• [EXERCISE BRIEF] Starting at the line that contains "white tree: 4 -> 2", copy every line to the end of the material below exactly, and omit the pictures.
************
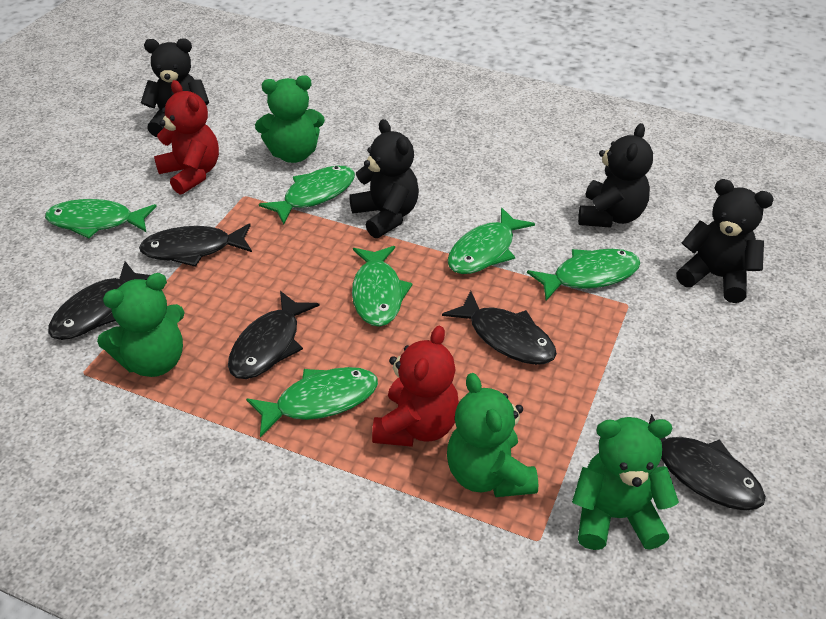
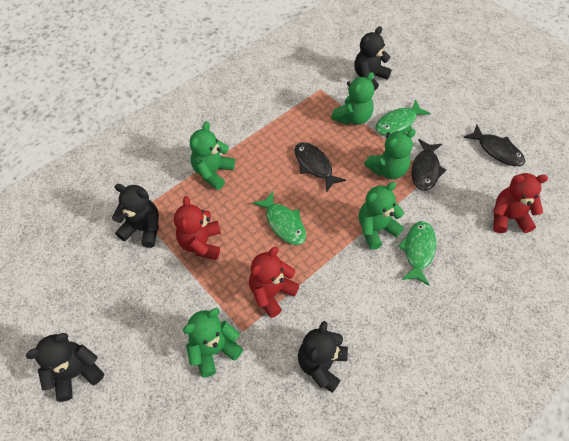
black fish: 5 -> 3
green fish: 6 -> 3
green teddy bear: 4 -> 5
red teddy bear: 2 -> 3

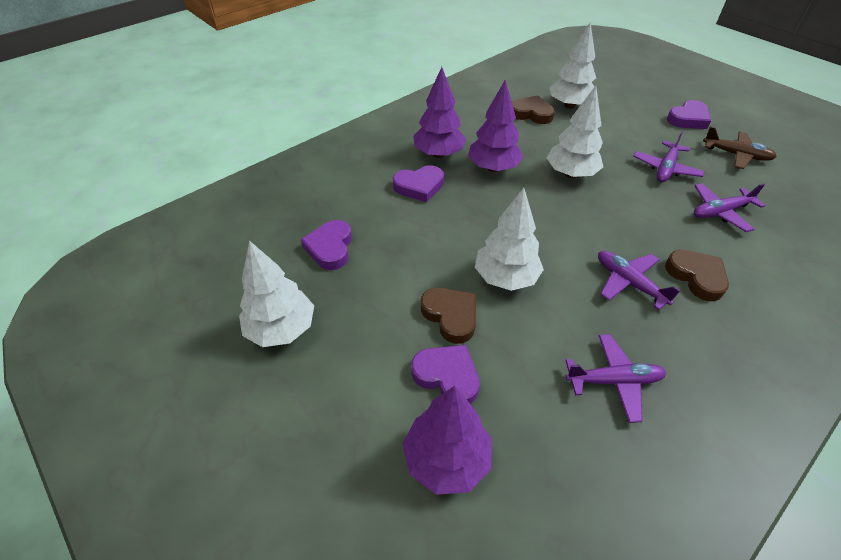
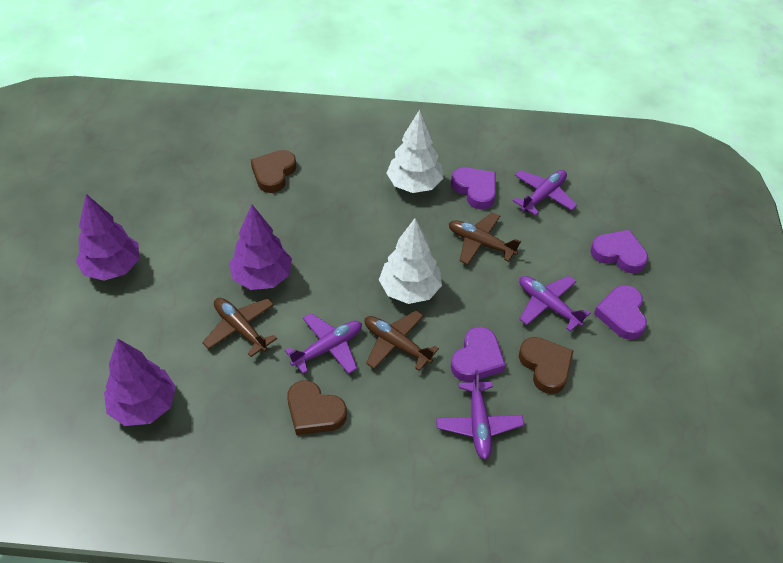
brown plane: 1 -> 3
white tree: 4 -> 2

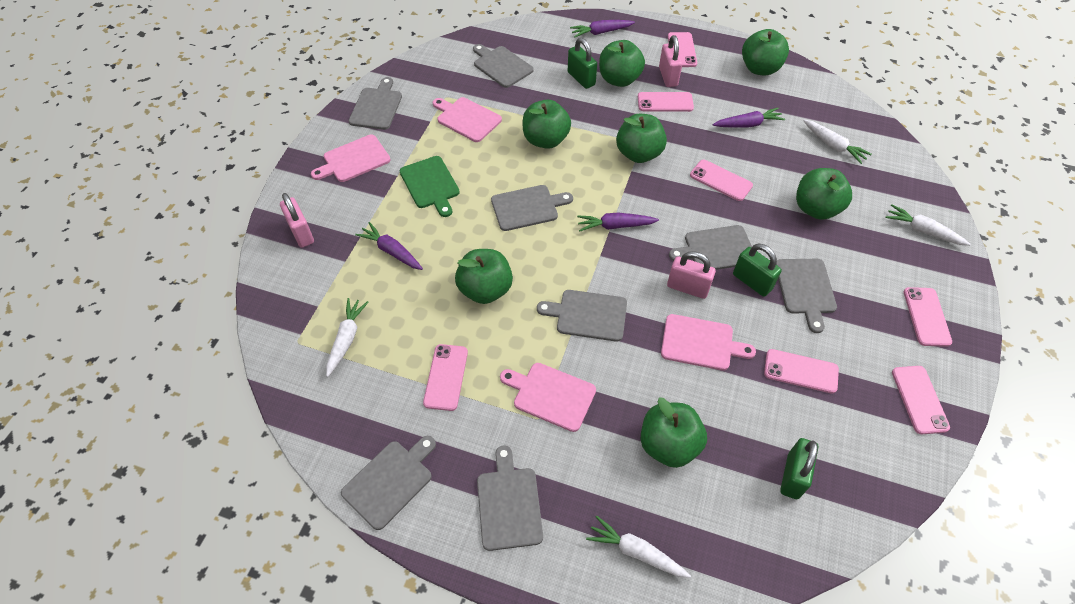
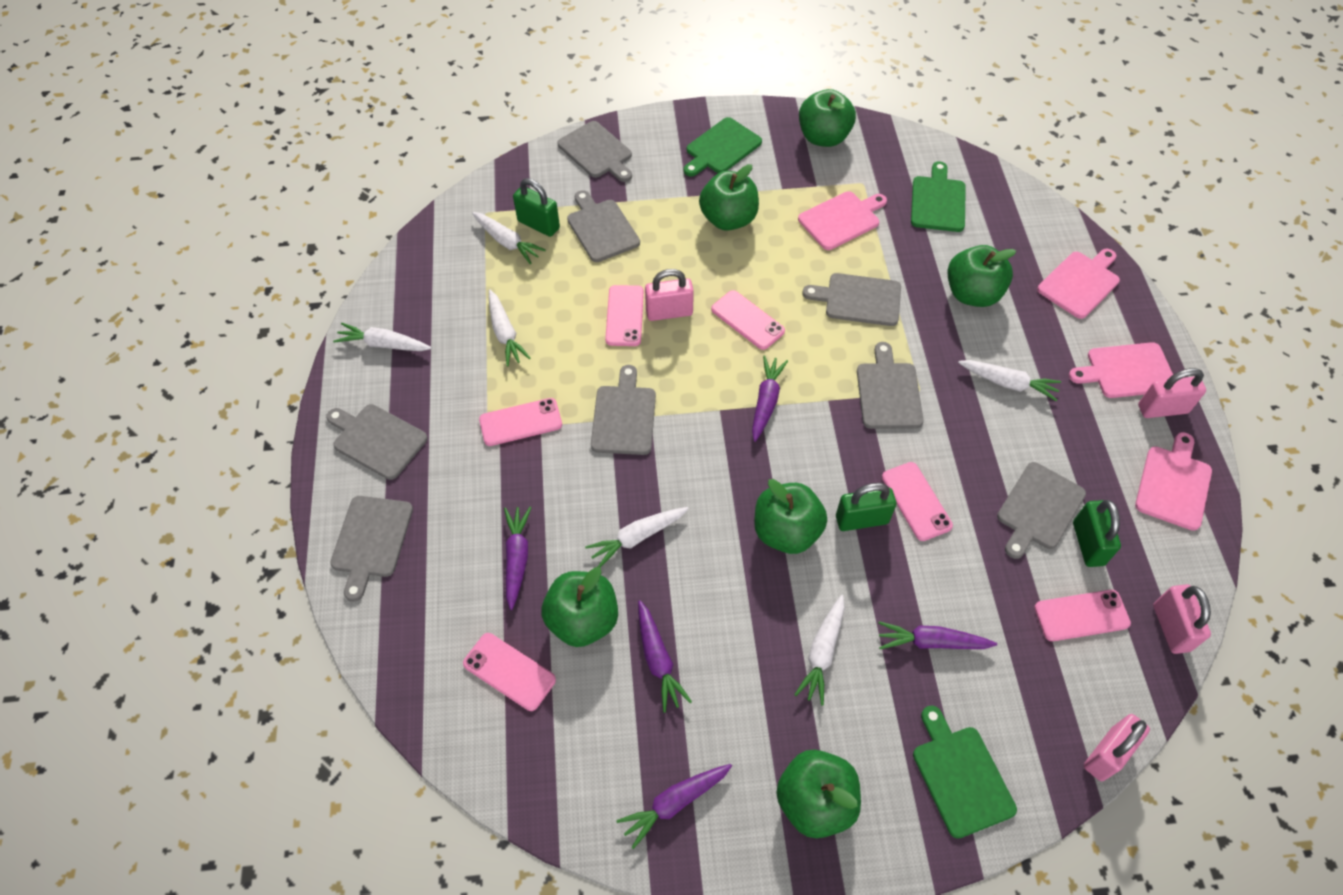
green apple: 7 -> 6
green cutting board: 1 -> 3
pink padlock: 3 -> 4
pink phone: 7 -> 6
purple carrot: 4 -> 5
white carrot: 4 -> 6

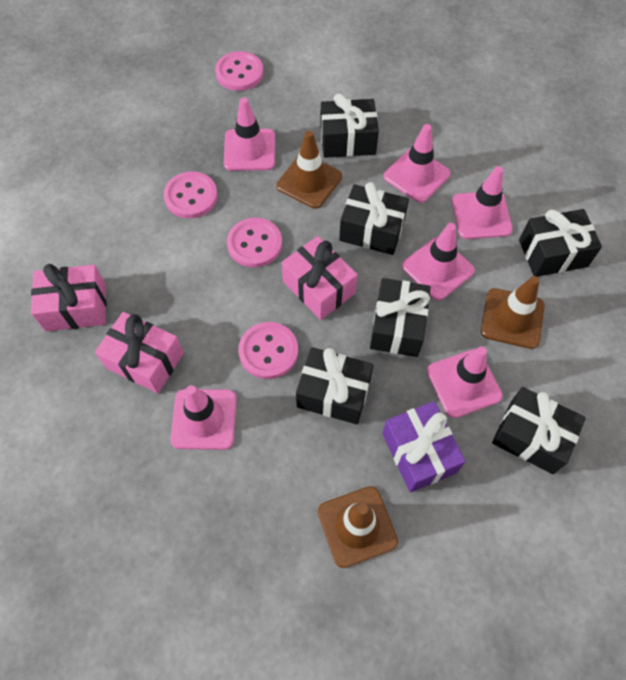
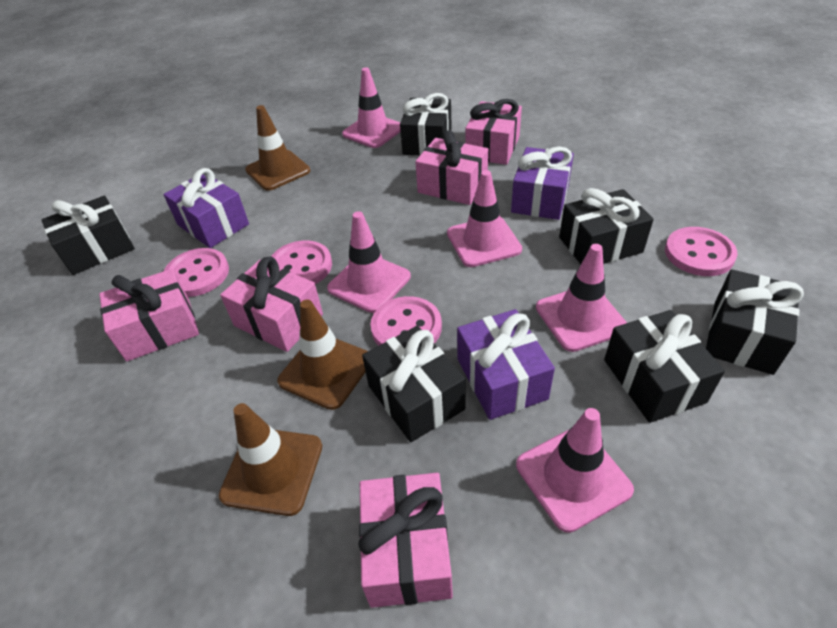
pink gift: 3 -> 5
pink traffic cone: 6 -> 5
purple gift: 1 -> 3

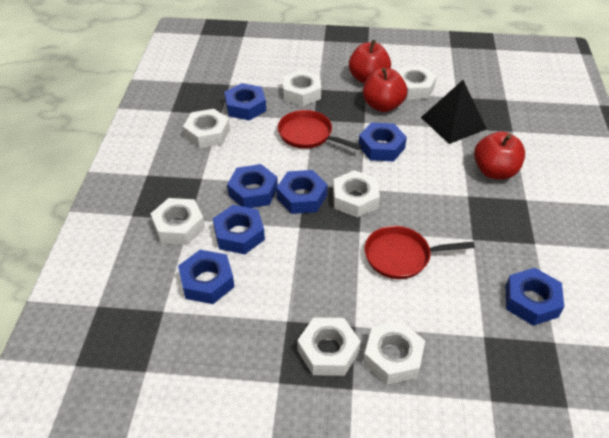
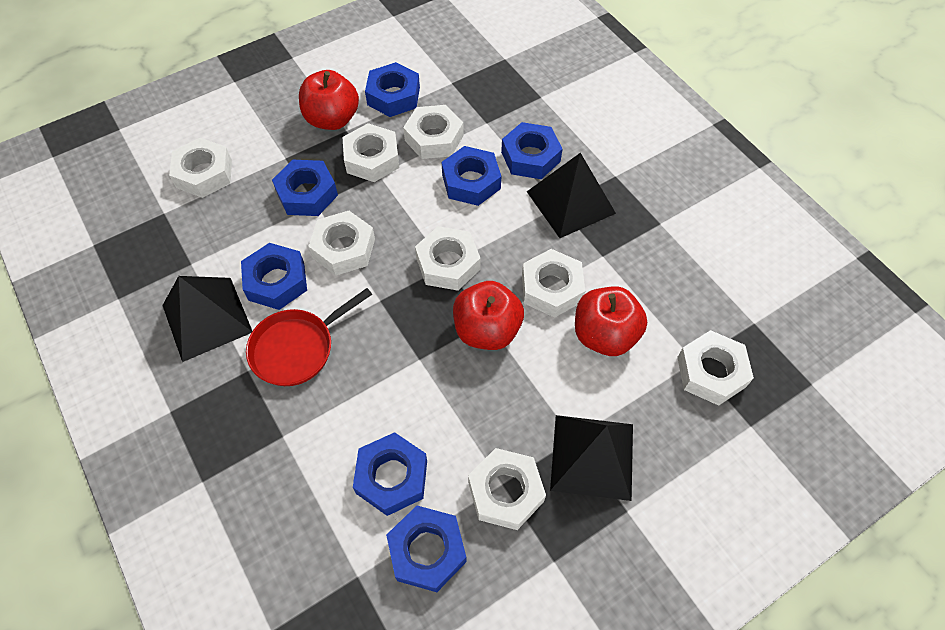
black pyramid: 1 -> 3
red pan: 2 -> 1
white nut: 7 -> 8

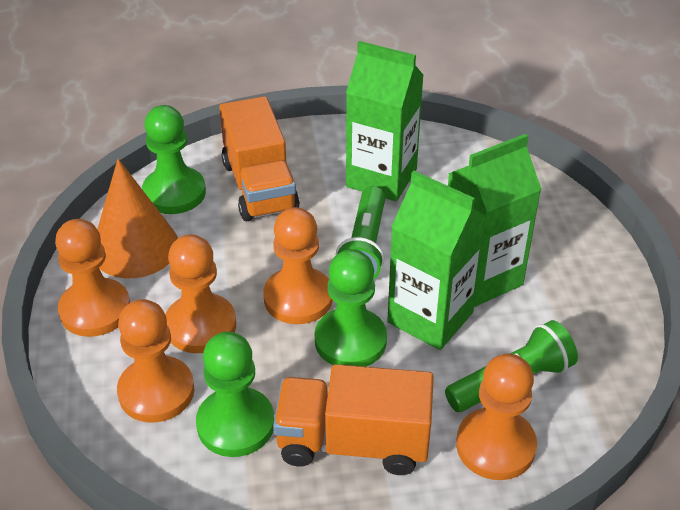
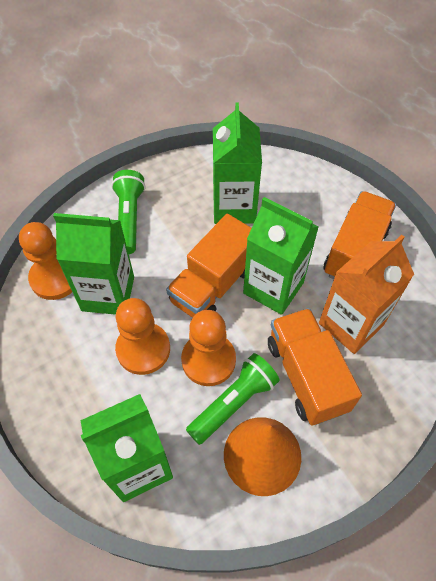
green carton: 3 -> 4
green pawn: 3 -> 0
orange carton: 0 -> 1
orange pawn: 5 -> 3
orange truck: 2 -> 3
************
• [TASK RESULT]
white tree: 4 -> 2

green apple: 7 -> 6
green cutting board: 1 -> 3
pink padlock: 3 -> 4
pink phone: 7 -> 6
purple carrot: 4 -> 5
white carrot: 4 -> 6

pink gift: 3 -> 5
pink traffic cone: 6 -> 5
purple gift: 1 -> 3

black pyramid: 1 -> 3
red pan: 2 -> 1
white nut: 7 -> 8

green carton: 3 -> 4
green pawn: 3 -> 0
orange carton: 0 -> 1
orange pawn: 5 -> 3
orange truck: 2 -> 3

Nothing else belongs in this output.